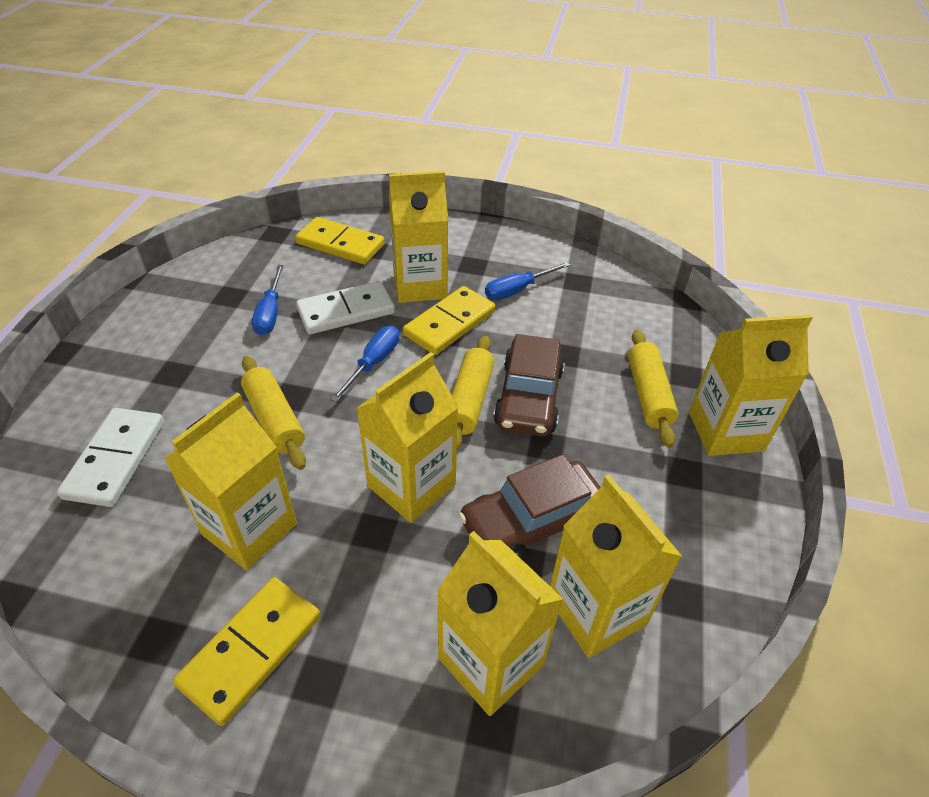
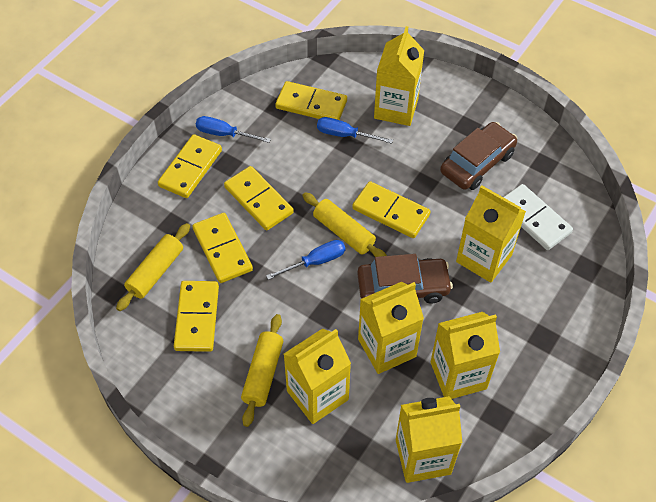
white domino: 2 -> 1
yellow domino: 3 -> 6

• • • • • • •

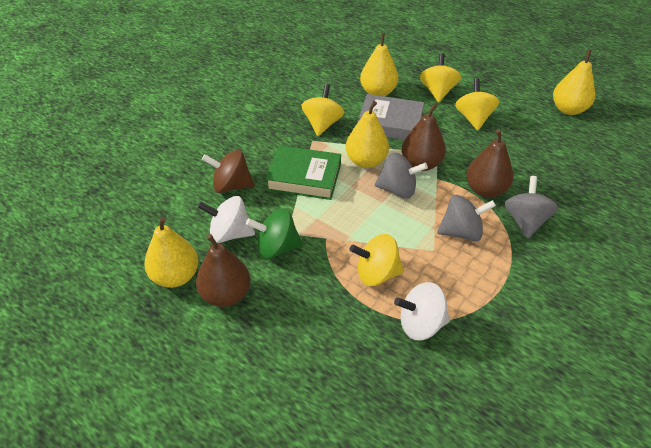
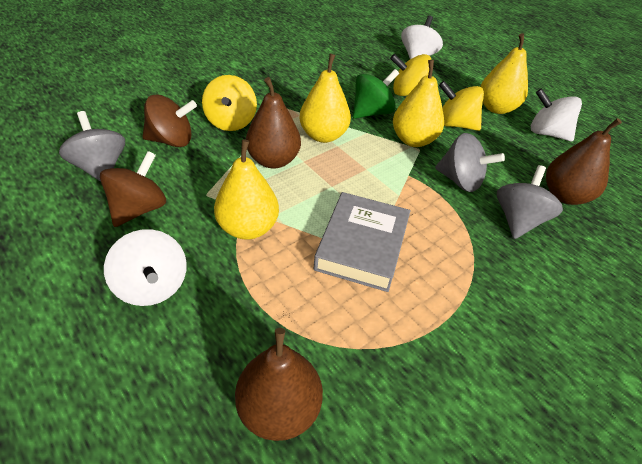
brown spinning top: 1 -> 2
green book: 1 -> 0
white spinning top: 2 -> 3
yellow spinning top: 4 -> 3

• • • • • • •

Within the preceding material, tally each line that holds the word "yellow". Write down only the total.

2